(Saved entries)
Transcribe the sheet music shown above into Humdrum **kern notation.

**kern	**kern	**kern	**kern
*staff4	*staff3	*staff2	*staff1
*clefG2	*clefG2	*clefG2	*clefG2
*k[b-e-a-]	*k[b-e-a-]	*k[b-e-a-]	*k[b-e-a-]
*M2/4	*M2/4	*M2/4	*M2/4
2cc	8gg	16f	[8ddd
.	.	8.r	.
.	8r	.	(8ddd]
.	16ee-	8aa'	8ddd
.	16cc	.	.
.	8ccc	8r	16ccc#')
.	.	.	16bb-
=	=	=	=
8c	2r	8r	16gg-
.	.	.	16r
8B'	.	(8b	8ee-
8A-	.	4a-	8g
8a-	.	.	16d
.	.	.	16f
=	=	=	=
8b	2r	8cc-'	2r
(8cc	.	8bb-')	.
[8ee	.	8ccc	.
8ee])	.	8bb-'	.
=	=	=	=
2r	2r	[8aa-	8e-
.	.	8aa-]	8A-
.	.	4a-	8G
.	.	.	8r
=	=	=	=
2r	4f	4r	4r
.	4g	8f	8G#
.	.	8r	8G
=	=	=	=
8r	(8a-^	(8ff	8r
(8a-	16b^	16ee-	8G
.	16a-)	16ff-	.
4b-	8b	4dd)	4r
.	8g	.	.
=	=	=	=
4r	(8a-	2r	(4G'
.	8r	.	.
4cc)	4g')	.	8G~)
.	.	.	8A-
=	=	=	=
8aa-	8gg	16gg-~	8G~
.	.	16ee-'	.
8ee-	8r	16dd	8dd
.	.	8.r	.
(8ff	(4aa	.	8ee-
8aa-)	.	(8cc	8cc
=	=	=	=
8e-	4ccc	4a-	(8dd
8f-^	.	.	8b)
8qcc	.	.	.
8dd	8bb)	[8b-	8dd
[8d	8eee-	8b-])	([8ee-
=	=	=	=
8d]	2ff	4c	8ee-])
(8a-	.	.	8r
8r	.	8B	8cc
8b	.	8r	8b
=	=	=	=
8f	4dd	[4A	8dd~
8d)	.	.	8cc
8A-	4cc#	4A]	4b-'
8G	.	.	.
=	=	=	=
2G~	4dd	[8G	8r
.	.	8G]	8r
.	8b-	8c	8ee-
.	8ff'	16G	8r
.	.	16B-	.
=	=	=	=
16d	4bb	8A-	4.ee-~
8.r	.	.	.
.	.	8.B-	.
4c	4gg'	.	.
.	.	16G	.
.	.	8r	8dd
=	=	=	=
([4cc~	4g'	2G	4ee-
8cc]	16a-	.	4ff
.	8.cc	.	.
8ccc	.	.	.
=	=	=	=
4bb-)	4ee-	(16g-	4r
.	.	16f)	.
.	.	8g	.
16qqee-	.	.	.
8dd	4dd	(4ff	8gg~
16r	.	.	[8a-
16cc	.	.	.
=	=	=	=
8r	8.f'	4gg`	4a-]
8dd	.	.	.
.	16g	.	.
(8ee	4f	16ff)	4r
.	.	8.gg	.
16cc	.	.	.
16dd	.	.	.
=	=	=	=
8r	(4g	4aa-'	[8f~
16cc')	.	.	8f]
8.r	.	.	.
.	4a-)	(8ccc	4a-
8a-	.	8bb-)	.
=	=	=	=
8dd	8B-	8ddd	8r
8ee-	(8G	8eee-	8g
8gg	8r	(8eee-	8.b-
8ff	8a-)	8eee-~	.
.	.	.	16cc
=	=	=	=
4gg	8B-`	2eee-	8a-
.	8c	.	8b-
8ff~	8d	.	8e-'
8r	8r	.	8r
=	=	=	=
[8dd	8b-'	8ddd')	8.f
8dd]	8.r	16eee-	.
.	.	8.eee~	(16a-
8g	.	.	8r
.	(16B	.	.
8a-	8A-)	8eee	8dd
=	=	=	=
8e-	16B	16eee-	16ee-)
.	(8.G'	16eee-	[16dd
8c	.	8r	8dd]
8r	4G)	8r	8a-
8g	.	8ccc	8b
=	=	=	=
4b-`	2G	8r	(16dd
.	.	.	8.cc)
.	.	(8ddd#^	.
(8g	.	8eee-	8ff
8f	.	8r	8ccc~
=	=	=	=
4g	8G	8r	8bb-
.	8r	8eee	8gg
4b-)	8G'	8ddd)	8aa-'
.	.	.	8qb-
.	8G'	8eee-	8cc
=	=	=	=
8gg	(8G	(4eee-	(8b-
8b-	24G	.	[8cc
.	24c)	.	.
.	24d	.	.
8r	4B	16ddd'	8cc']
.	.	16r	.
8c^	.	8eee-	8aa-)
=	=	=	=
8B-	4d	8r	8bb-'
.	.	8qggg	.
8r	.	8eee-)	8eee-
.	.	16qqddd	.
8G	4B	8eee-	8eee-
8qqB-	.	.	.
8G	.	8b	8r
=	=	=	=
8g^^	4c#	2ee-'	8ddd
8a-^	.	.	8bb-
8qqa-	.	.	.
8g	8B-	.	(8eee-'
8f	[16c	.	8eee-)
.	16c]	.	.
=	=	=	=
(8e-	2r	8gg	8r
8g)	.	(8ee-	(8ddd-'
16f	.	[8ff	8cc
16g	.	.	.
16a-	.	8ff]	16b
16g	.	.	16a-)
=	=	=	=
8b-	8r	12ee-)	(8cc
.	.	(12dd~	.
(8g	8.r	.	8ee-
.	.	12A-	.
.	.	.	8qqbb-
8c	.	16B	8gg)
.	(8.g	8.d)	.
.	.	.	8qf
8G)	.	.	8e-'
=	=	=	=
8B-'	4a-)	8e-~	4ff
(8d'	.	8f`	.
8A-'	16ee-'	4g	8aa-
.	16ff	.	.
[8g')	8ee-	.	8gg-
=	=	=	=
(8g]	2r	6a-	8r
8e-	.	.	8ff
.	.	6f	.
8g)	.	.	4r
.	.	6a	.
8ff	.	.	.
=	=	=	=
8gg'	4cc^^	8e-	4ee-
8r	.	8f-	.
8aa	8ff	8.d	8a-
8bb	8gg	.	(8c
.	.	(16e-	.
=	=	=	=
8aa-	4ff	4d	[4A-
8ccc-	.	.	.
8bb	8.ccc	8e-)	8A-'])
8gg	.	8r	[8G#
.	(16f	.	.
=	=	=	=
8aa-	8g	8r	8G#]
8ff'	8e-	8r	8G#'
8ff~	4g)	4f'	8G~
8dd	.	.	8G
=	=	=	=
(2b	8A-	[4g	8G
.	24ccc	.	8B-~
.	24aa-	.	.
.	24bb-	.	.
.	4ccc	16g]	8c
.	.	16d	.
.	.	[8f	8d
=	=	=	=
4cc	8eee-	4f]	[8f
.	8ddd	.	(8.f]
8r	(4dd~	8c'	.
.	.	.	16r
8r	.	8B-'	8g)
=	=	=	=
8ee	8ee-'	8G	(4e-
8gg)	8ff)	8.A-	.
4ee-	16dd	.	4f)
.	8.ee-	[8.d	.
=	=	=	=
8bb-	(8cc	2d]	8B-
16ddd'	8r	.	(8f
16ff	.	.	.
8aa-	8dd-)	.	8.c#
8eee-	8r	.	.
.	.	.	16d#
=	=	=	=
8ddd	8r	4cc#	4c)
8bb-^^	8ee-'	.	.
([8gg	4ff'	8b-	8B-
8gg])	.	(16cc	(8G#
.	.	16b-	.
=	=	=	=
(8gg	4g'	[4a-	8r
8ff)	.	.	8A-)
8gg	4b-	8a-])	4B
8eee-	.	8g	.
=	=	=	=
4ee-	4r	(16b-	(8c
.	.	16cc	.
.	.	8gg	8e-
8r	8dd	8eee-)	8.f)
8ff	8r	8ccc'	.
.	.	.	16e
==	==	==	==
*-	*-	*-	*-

## [Task]
How many lines of the records above contain the string "kern"? Case counts, and your reply should be the number alone.

## [Solution to this exercise]
2